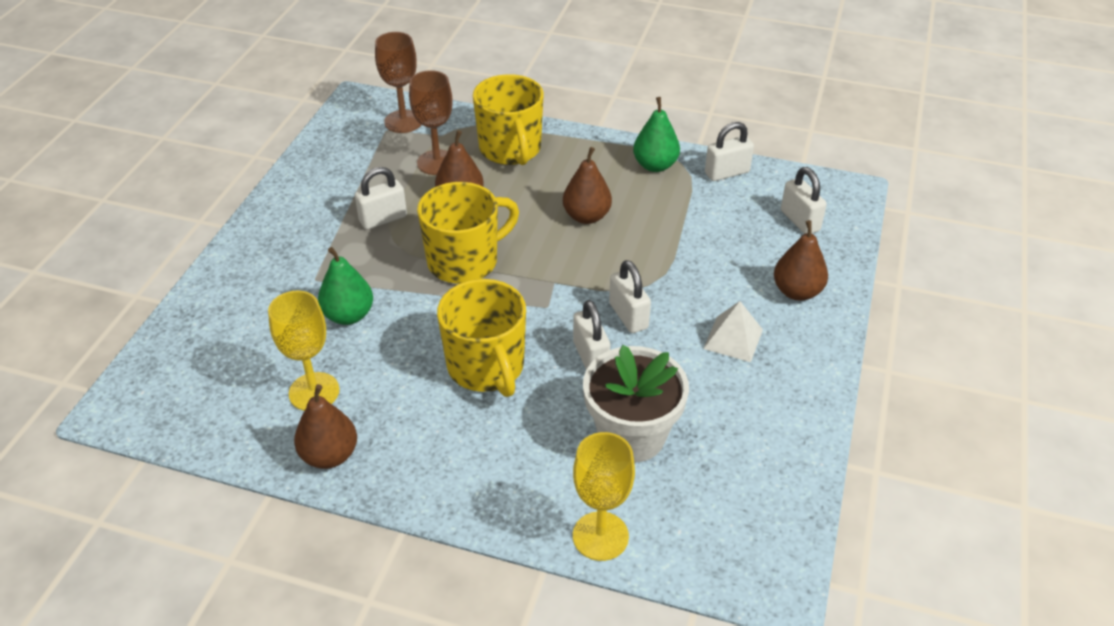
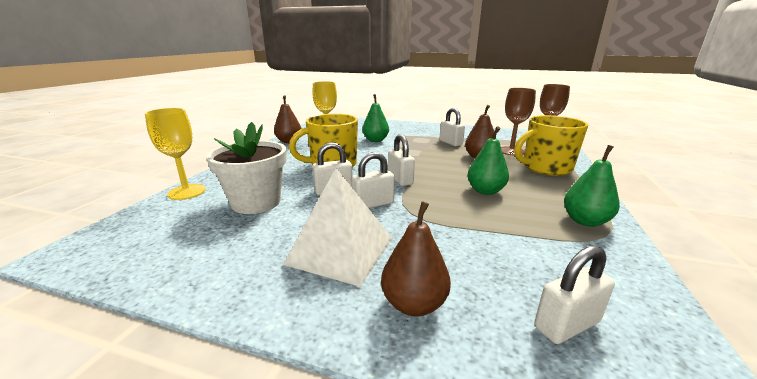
camera: 90 degrees right, 20 degrees down
(465, 261) = (421, 159): yellow mug -> none
(586, 216) = (485, 191): brown pear -> green pear
(727, 173) = (619, 265): white padlock -> white padlock (400, 179)
(733, 339) = (340, 250): white pyramid -> white pyramid, size x1.71

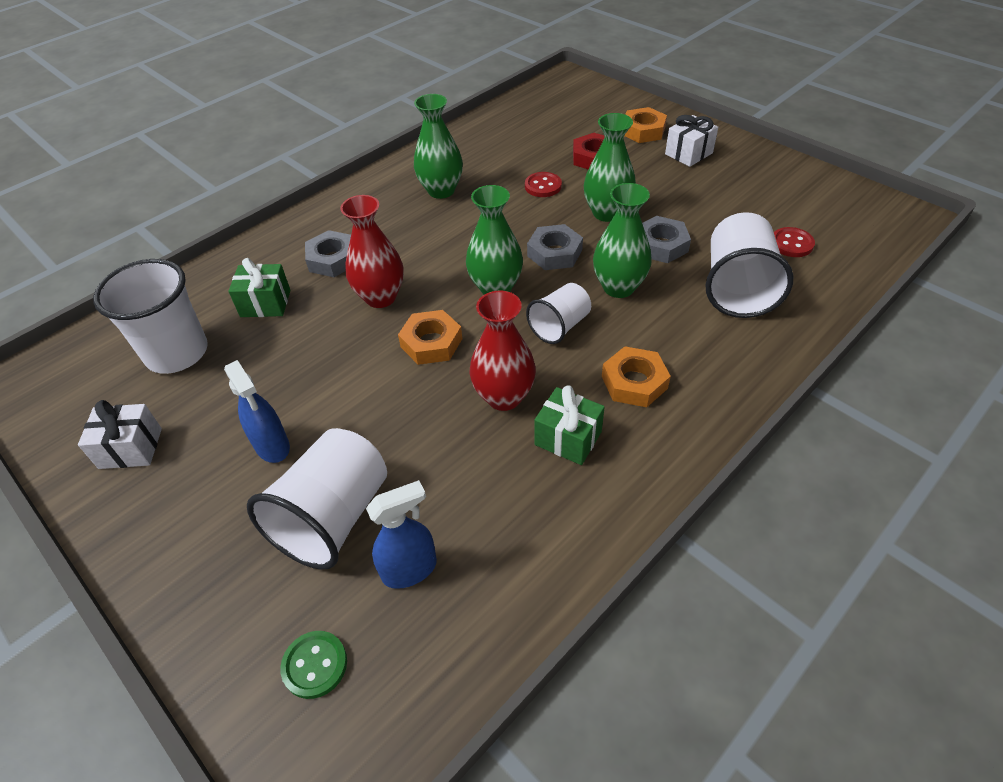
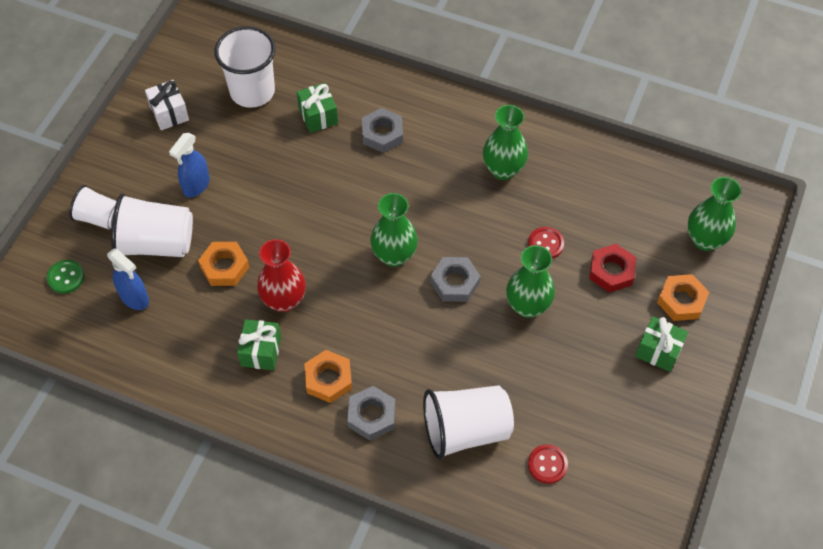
camera: 65 degrees right, 10 degrees up
(380, 297) = (353, 184): red vase -> none
(431, 343) = (319, 236): orange nut -> orange nut (224, 267)
(559, 326) = (368, 313): white cup -> white cup (99, 218)
(618, 287) = (430, 341): green vase -> green vase (705, 240)
(661, 245) = (499, 359): grey nut -> grey nut (371, 416)
(688, 153) = (658, 351): white gift -> green gift

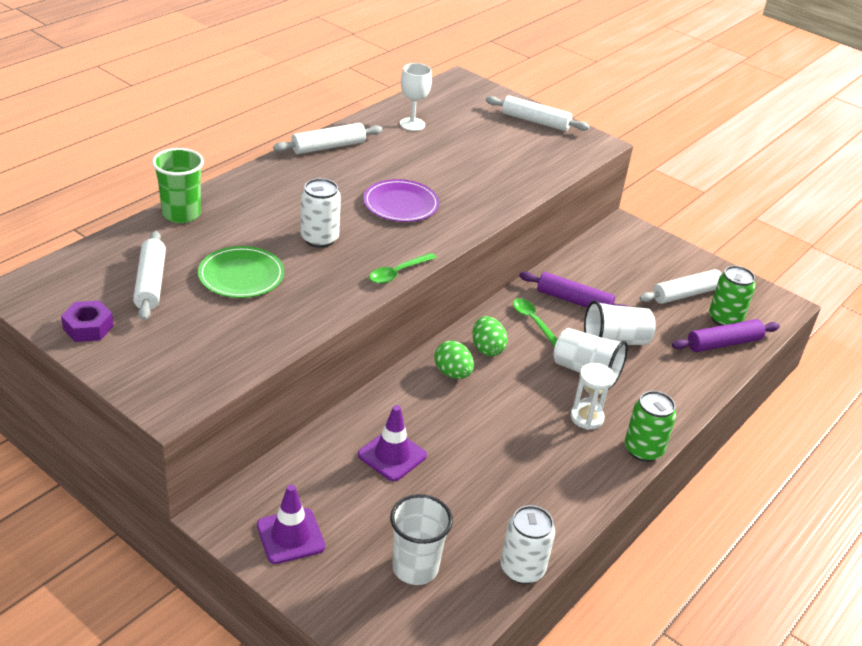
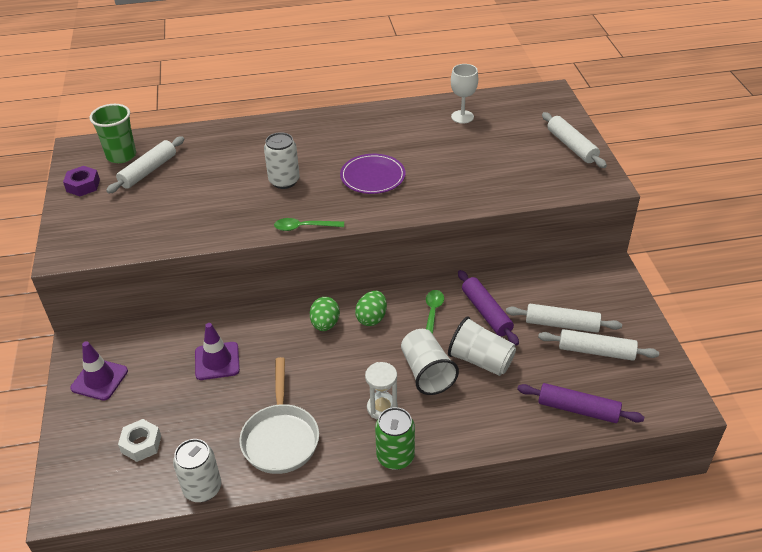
camera: 45 degrees right, 5 degrees up
(181, 214) = (221, 131): green cup -> green cup (121, 156)
(241, 275) = (204, 187): green plate -> none
(328, 147) = (376, 115): white rolling pin -> white rolling pin (562, 324)
(415, 568) = (141, 444): white cup -> white nut
(535, 488) = (281, 437): none -> white pan
(725, 319) = (606, 389): green can -> none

§ Exercise directions
Print every entry exactly. Pictures are not part of the copy.

§ Result
camera: 90 degrees right, 20 degrees down
(465, 261) = (421, 159): yellow mug -> none
(586, 216) = (485, 191): brown pear -> green pear
(727, 173) = (619, 265): white padlock -> white padlock (400, 179)
(733, 339) = (340, 250): white pyramid -> white pyramid, size x1.71

camera: 65 degrees right, 10 degrees up
(380, 297) = (353, 184): red vase -> none
(431, 343) = (319, 236): orange nut -> orange nut (224, 267)
(559, 326) = (368, 313): white cup -> white cup (99, 218)
(618, 287) = (430, 341): green vase -> green vase (705, 240)
(661, 245) = (499, 359): grey nut -> grey nut (371, 416)
(688, 153) = (658, 351): white gift -> green gift

camera: 45 degrees right, 5 degrees up
(181, 214) = (221, 131): green cup -> green cup (121, 156)
(241, 275) = (204, 187): green plate -> none
(328, 147) = (376, 115): white rolling pin -> white rolling pin (562, 324)
(415, 568) = (141, 444): white cup -> white nut
(535, 488) = (281, 437): none -> white pan
(725, 319) = (606, 389): green can -> none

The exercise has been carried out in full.